EXERCISE DIRECTIONS » If a line in the listing carries the word "fulurak", return a copy of that line.

RECORDS SUPPLIED »
*** Begin section ***
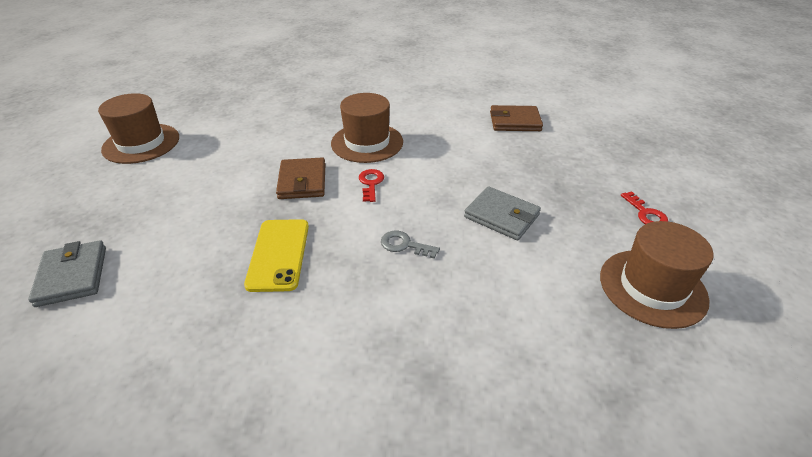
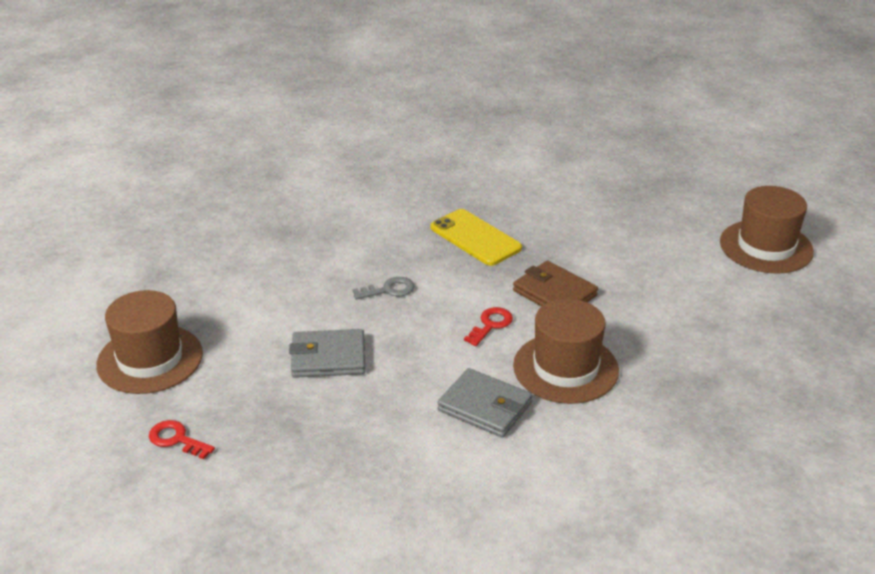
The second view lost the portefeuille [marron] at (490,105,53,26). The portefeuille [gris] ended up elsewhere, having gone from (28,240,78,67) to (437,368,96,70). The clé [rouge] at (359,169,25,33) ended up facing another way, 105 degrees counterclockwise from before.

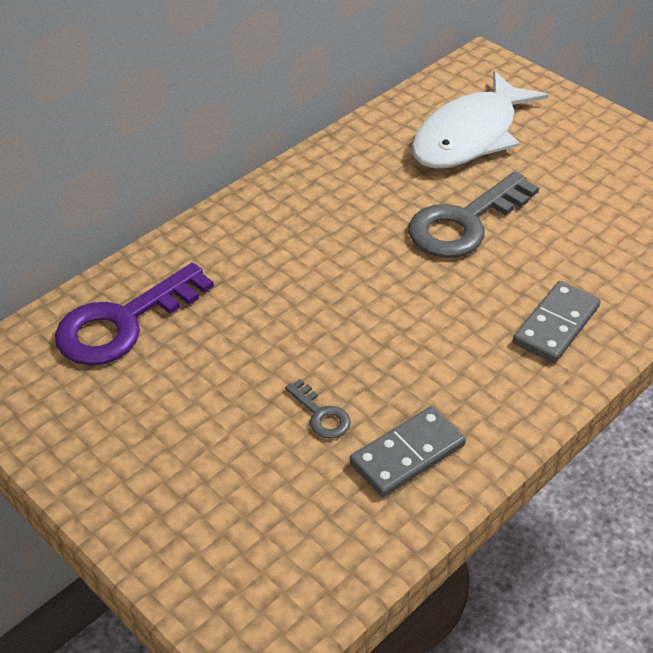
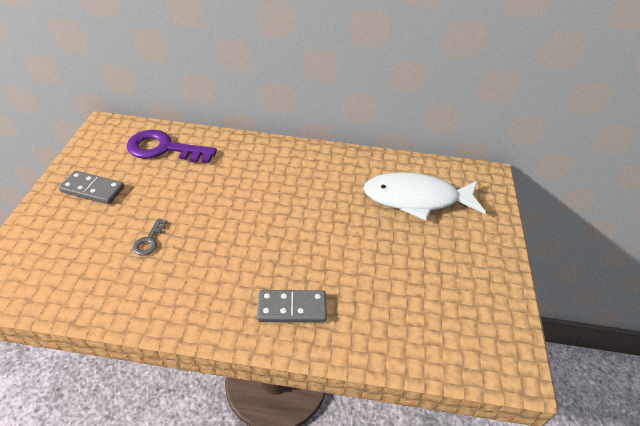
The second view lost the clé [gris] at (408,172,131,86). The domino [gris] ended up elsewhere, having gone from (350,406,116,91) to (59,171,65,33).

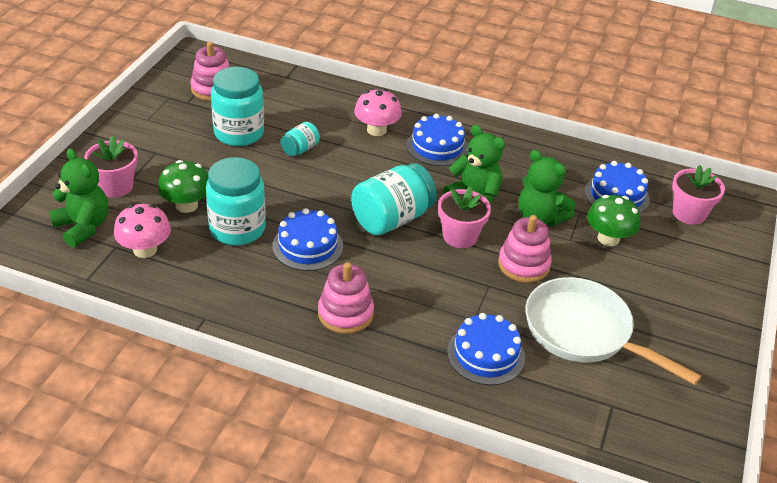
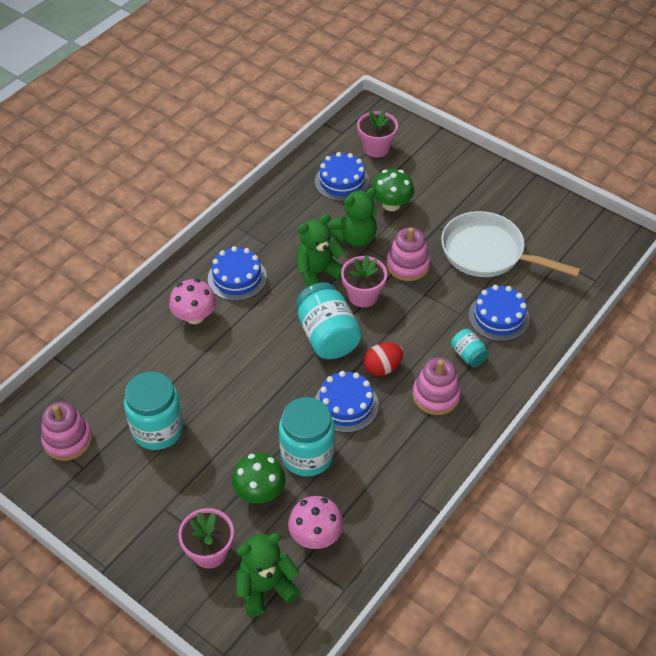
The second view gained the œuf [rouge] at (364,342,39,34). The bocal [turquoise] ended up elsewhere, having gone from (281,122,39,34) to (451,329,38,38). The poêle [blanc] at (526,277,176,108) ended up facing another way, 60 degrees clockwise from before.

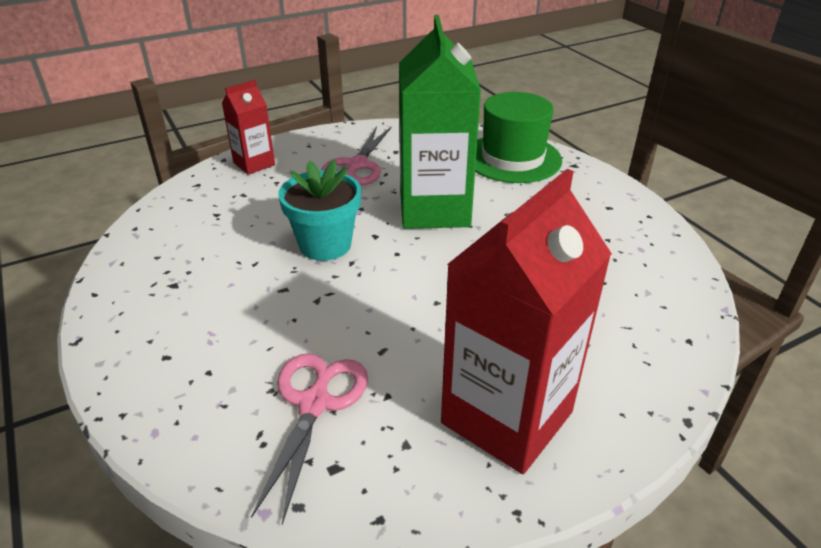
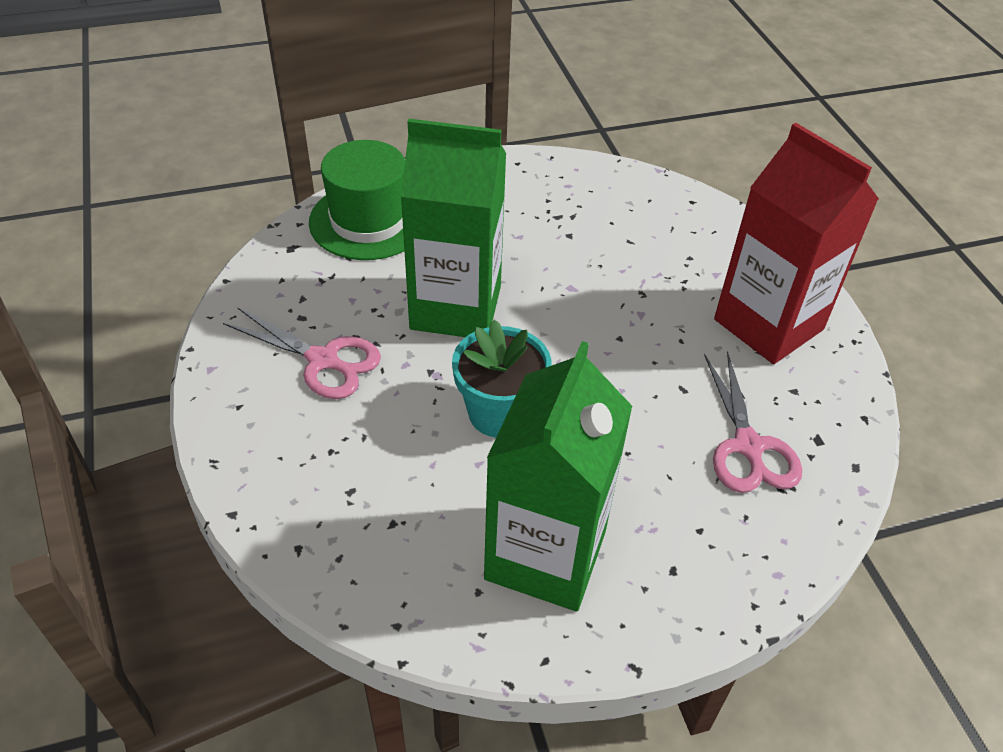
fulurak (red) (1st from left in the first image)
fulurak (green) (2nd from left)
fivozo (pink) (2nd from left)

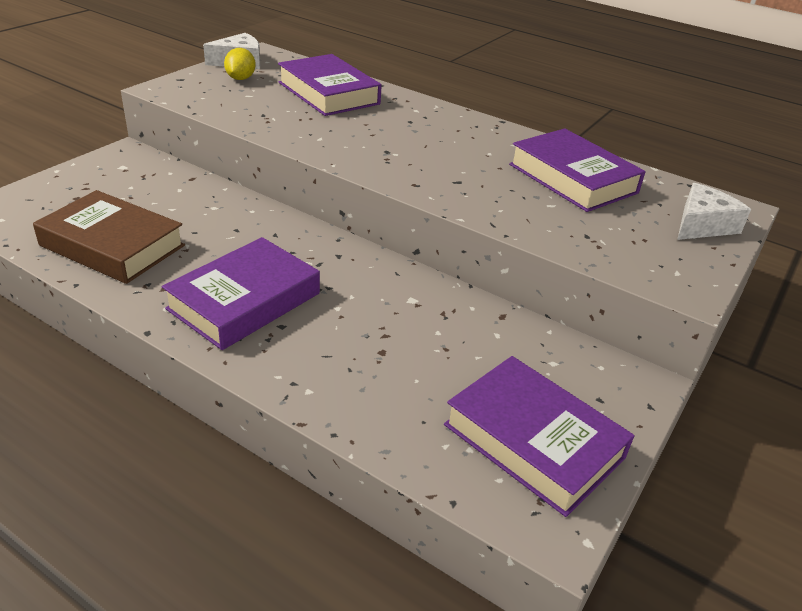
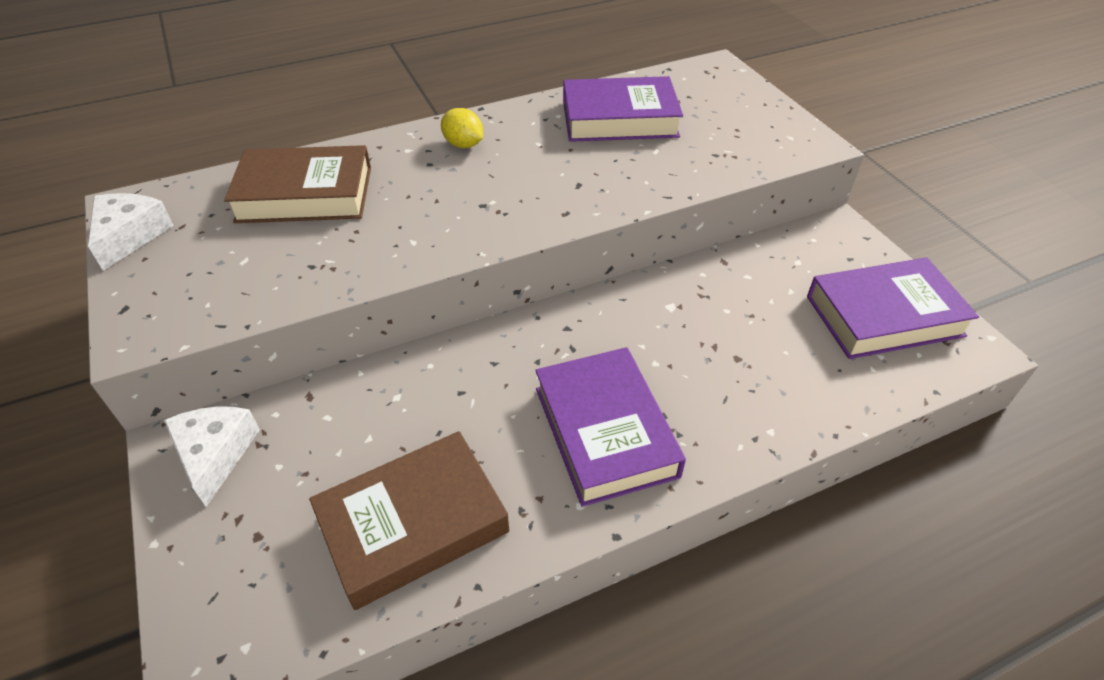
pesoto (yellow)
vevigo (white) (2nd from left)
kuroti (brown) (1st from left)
*** End section ***
*** Begin section ***
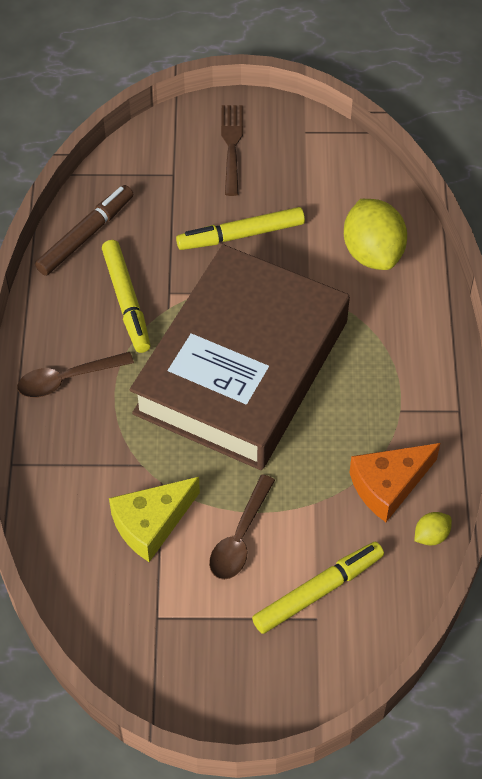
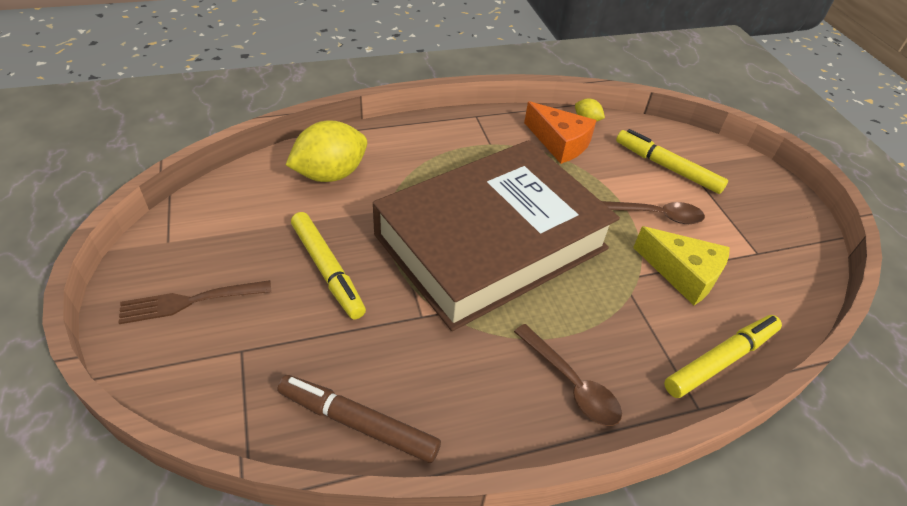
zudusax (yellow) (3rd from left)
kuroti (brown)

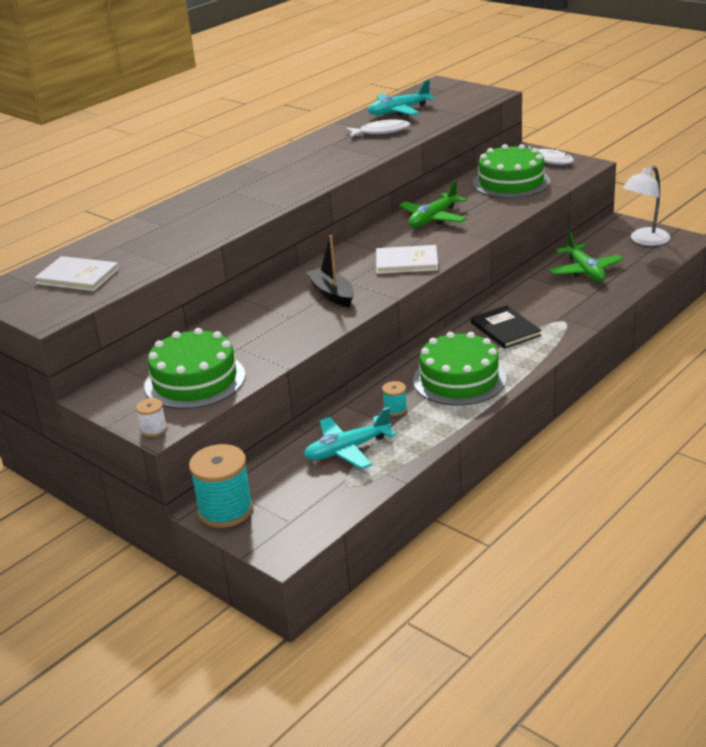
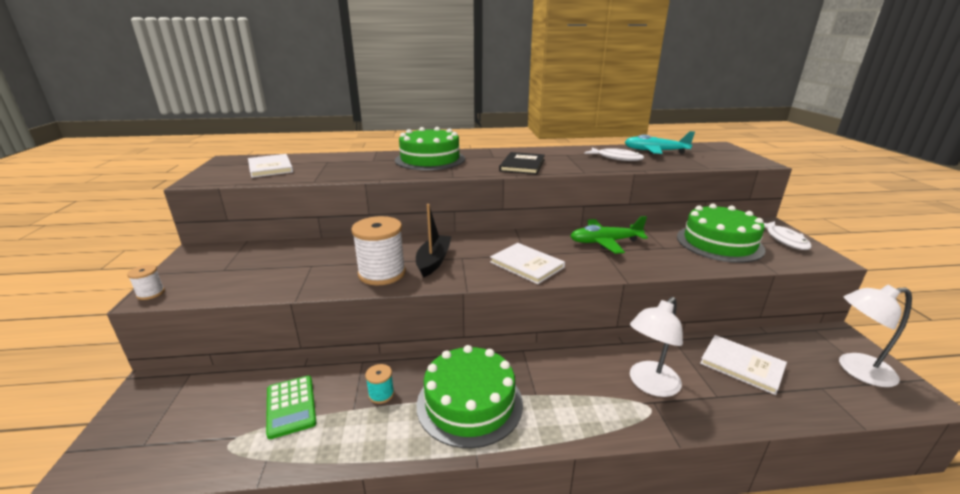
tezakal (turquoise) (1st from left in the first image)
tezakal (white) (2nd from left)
*** End section ***
ANSWER TO THE EXERCISE »
fulurak (red) (1st from left in the first image)
fulurak (green) (2nd from left)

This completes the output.